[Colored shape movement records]
________________________________________
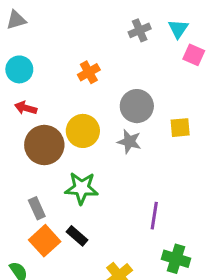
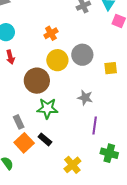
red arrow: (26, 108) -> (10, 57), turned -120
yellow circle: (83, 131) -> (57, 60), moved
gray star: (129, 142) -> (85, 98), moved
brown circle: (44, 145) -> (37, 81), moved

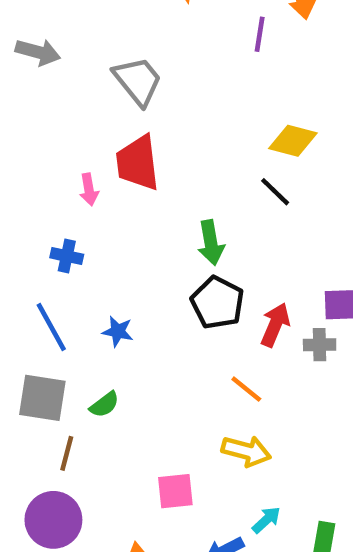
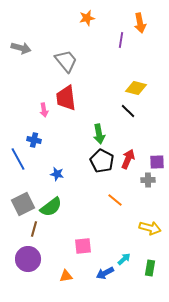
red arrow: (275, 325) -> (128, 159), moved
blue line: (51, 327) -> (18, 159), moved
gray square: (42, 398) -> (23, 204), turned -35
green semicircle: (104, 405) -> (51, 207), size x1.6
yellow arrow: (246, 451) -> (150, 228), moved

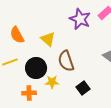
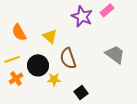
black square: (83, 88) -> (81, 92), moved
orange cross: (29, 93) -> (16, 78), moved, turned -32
________________________________________
## Work task:
Across the entries above, how many lines contain the string "square"? The number alone is the answer.

## Task output:
2